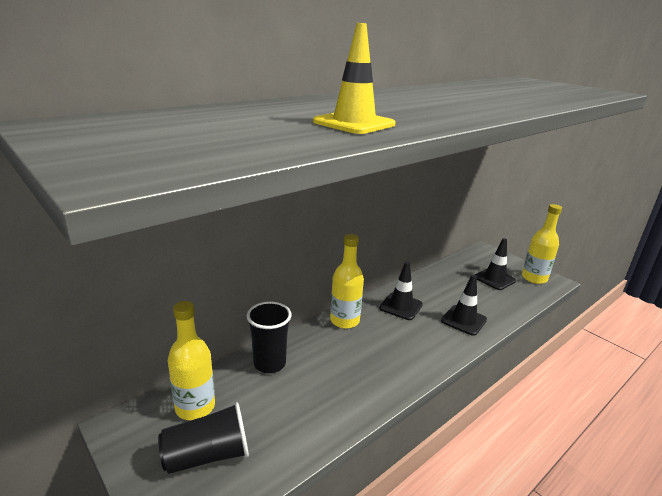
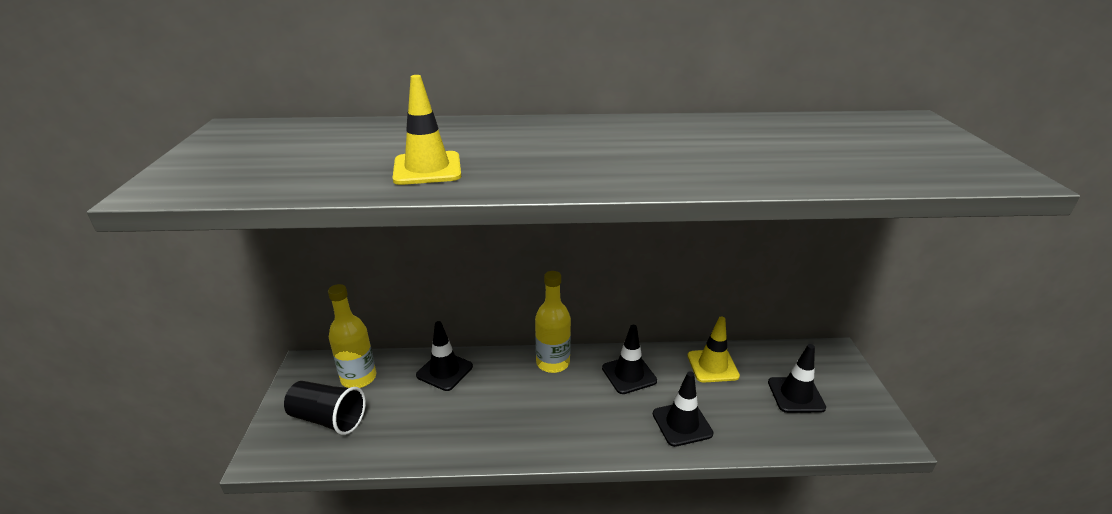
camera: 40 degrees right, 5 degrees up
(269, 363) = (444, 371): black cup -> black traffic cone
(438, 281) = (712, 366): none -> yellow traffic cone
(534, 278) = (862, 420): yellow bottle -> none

--

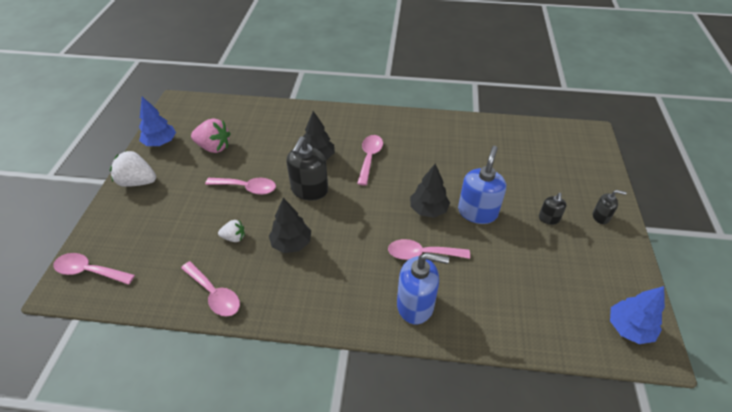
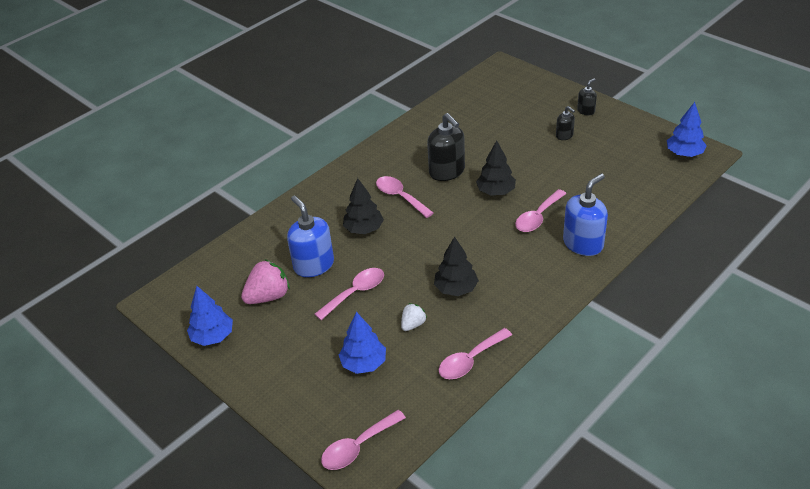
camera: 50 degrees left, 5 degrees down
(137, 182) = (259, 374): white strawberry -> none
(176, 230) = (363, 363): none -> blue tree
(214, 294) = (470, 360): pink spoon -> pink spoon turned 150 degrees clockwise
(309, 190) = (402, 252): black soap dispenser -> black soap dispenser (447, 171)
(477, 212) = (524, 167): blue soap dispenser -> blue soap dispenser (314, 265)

EXERCISE BRIEF - Go to the line with "(309, 190) = (402, 252): black" in the entries above and repeat every line from there through the line with "(477, 212) = (524, 167): blue", exactly and with no other text.

YOUR RESPONSE -
(309, 190) = (402, 252): black soap dispenser -> black soap dispenser (447, 171)
(477, 212) = (524, 167): blue soap dispenser -> blue soap dispenser (314, 265)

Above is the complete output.